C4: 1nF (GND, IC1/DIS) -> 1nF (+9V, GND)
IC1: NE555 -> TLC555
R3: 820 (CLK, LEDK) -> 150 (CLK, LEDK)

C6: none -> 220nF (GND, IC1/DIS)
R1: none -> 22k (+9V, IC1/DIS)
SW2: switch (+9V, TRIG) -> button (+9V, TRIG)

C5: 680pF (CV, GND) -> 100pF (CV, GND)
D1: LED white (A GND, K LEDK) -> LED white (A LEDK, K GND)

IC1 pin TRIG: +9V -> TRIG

○ ○ ○

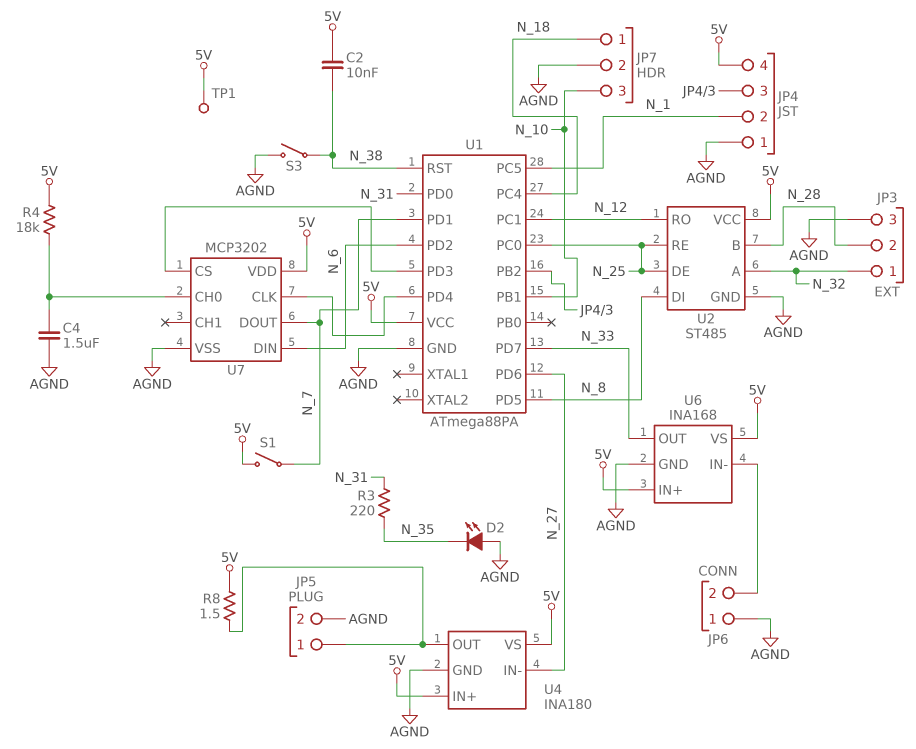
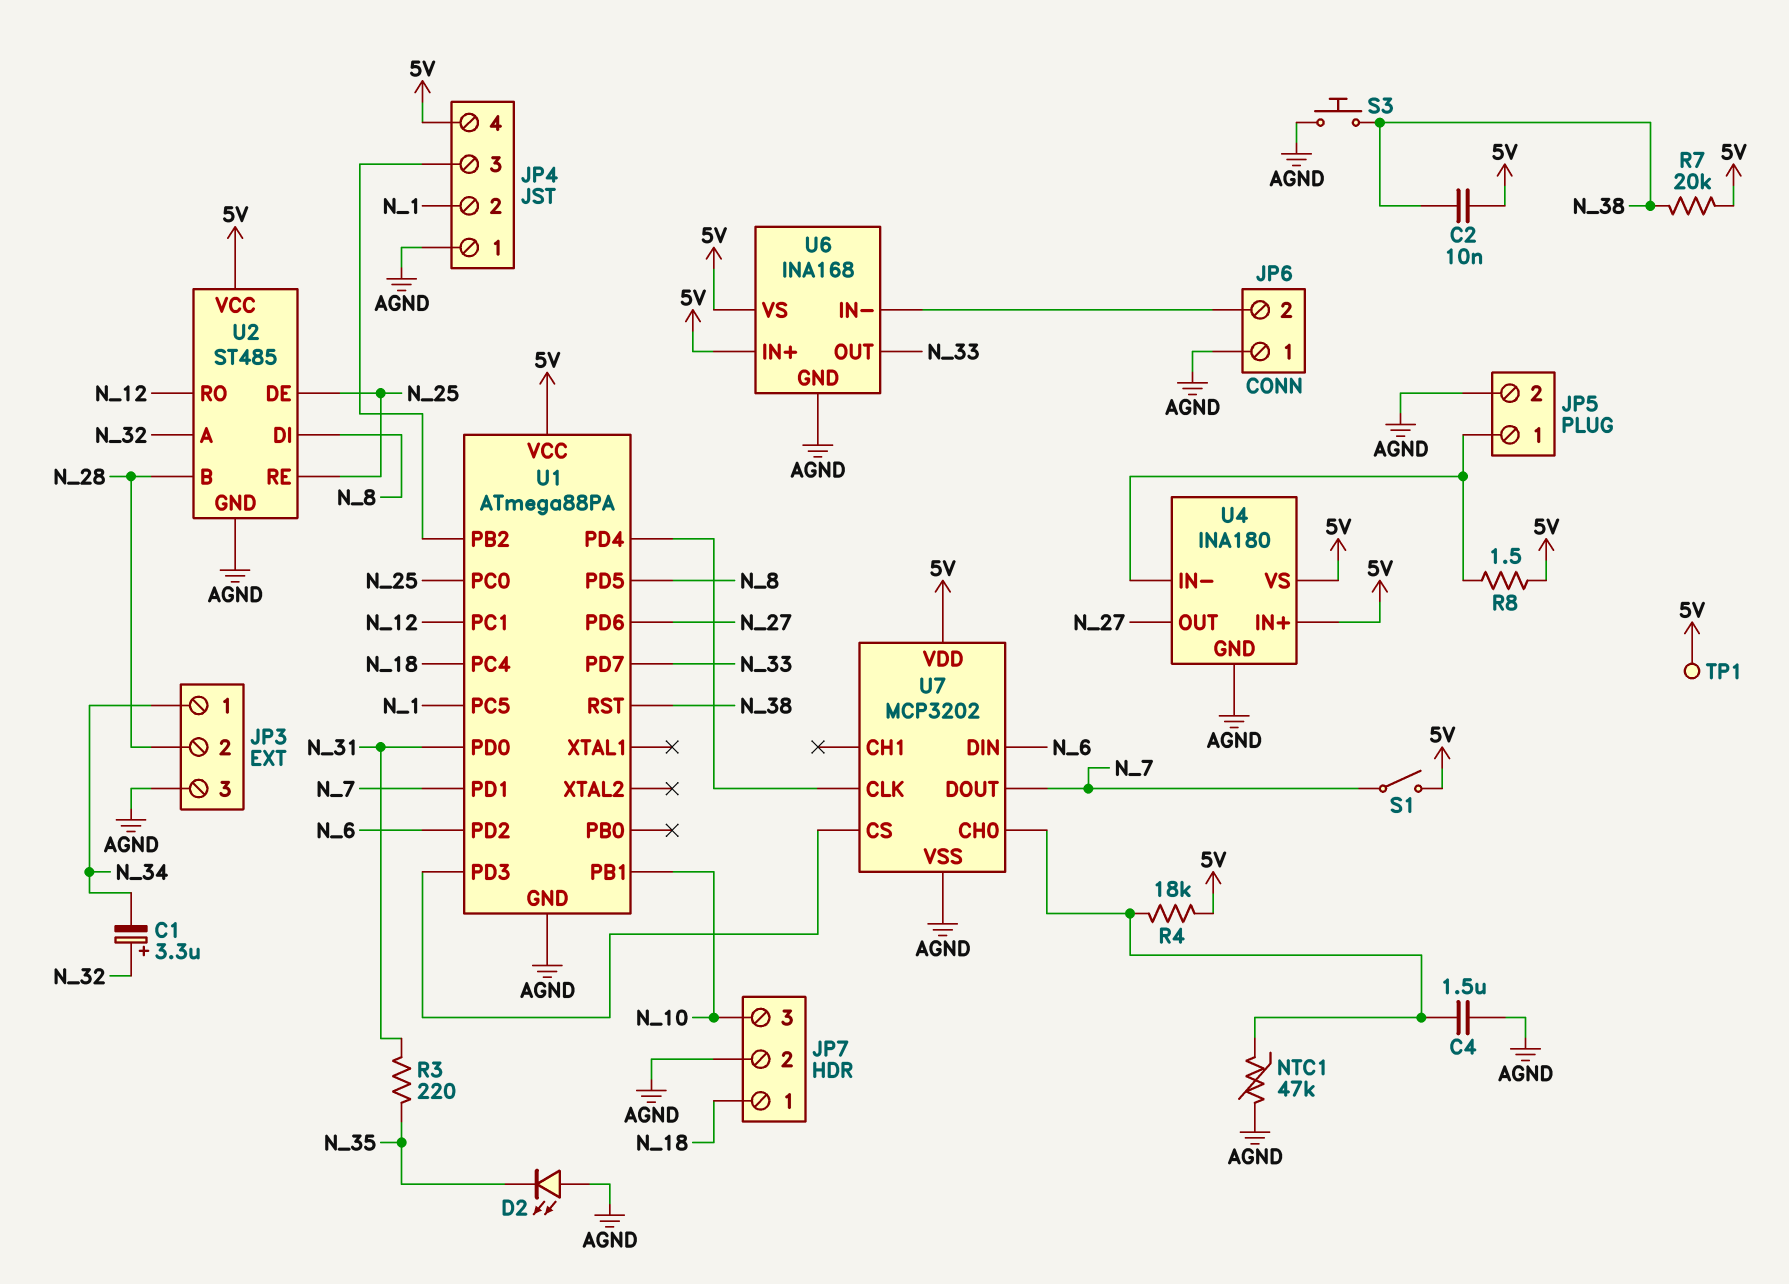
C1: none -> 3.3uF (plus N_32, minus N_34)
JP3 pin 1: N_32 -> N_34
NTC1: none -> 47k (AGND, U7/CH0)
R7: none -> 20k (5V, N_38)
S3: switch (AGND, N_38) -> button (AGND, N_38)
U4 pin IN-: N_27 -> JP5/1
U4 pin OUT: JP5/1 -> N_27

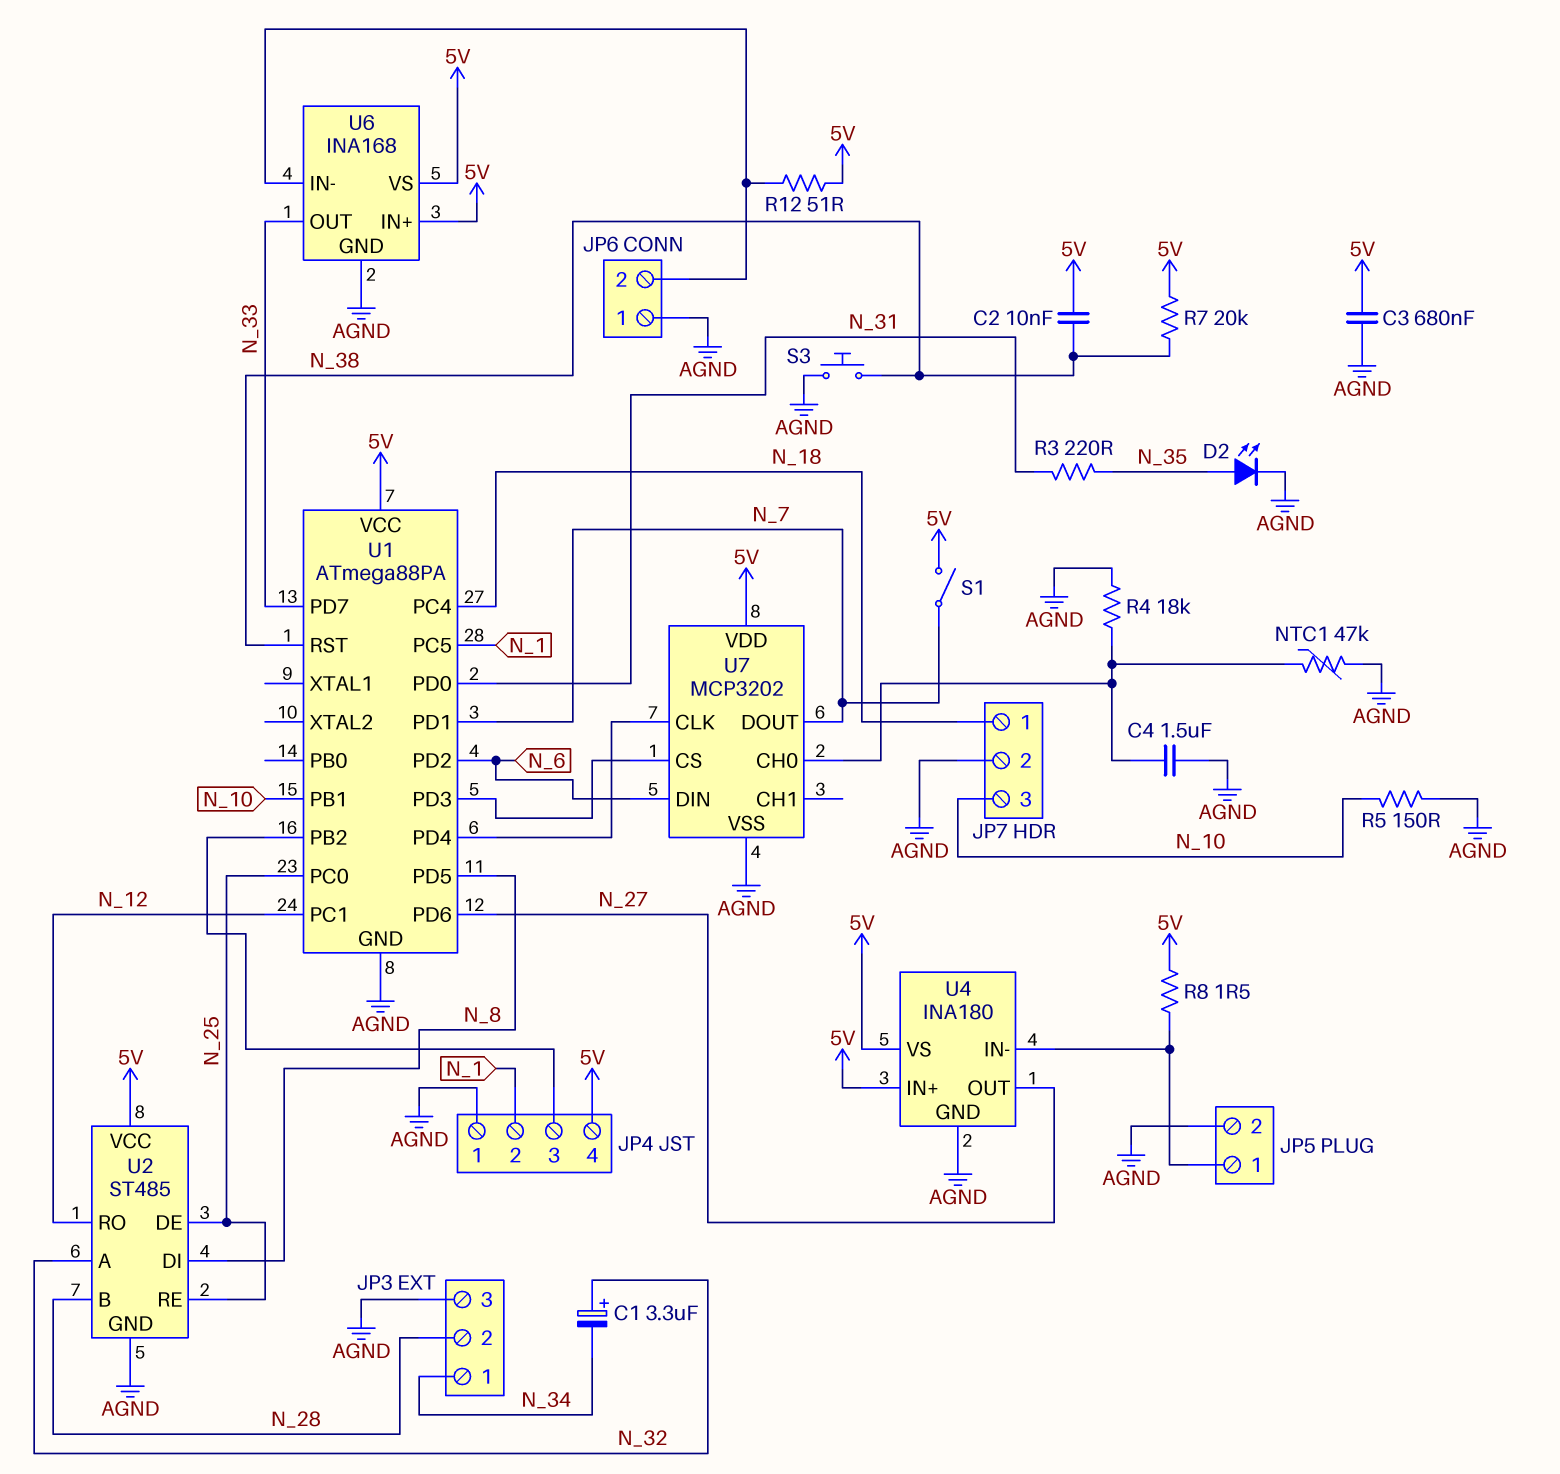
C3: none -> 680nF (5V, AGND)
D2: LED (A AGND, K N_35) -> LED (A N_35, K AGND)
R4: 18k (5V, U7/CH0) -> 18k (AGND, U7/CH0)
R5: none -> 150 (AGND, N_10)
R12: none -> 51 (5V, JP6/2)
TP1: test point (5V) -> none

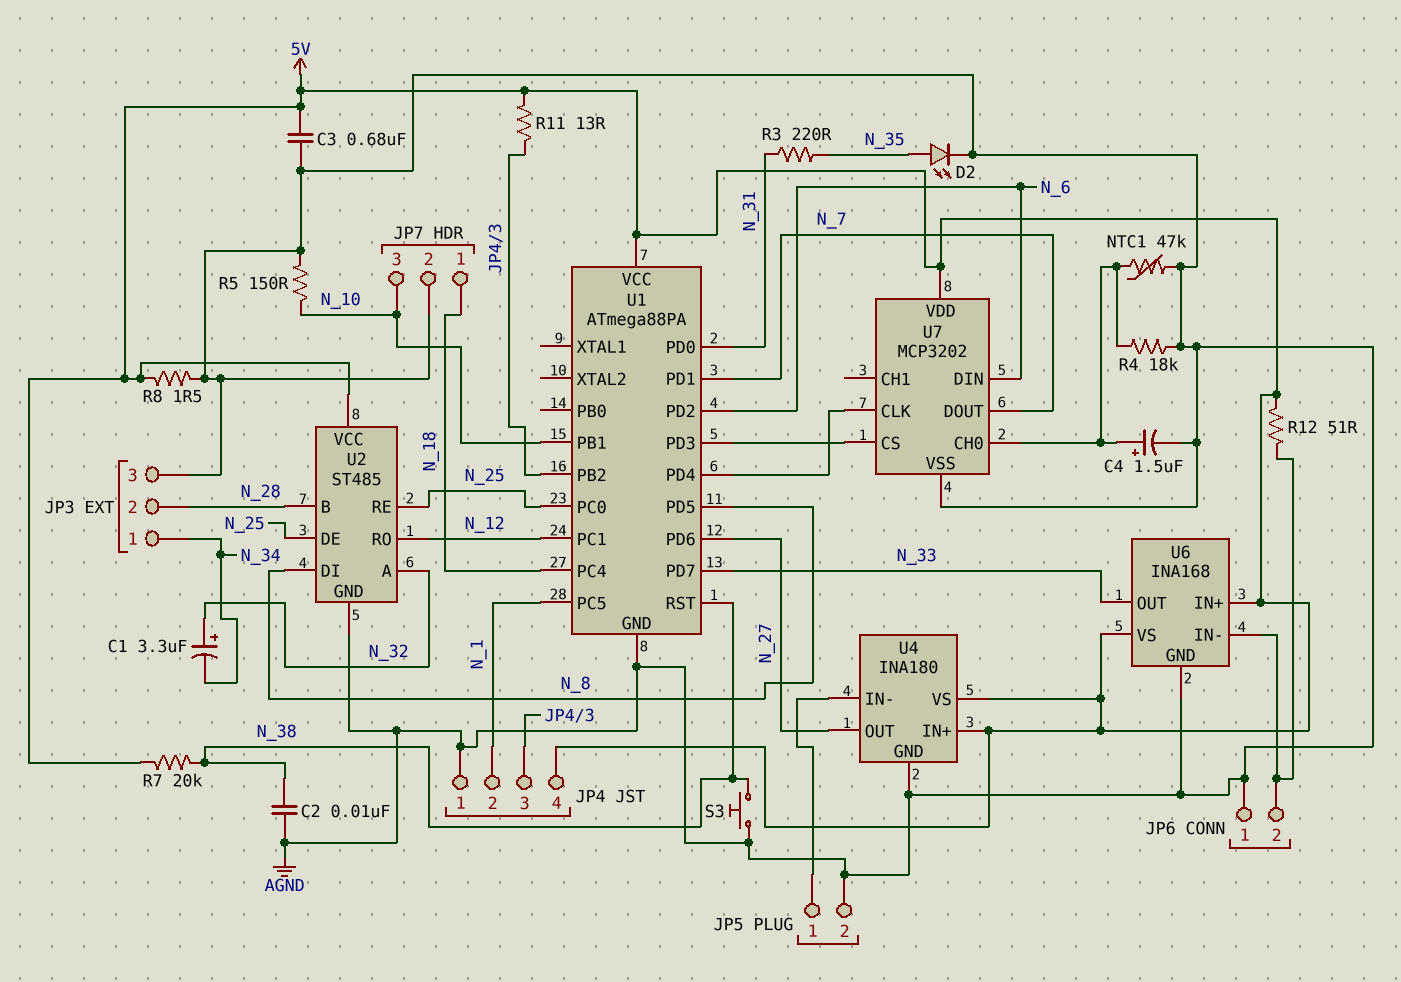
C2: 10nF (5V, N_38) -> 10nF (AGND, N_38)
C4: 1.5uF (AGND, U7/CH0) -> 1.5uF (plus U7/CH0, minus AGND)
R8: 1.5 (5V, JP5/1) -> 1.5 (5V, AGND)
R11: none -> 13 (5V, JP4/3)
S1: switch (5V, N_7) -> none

○ ○ ○

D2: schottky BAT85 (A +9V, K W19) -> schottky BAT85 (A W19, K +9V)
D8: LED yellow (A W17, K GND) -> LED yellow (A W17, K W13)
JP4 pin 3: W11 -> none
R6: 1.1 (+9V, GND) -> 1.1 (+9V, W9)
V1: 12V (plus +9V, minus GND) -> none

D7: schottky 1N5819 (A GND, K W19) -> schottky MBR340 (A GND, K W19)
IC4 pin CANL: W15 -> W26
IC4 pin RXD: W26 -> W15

○ ○ ○

-- Work to be completed --
Count the lines of the material above that contain the string "switch". Write nothing but the count.

-- Exercise response --
3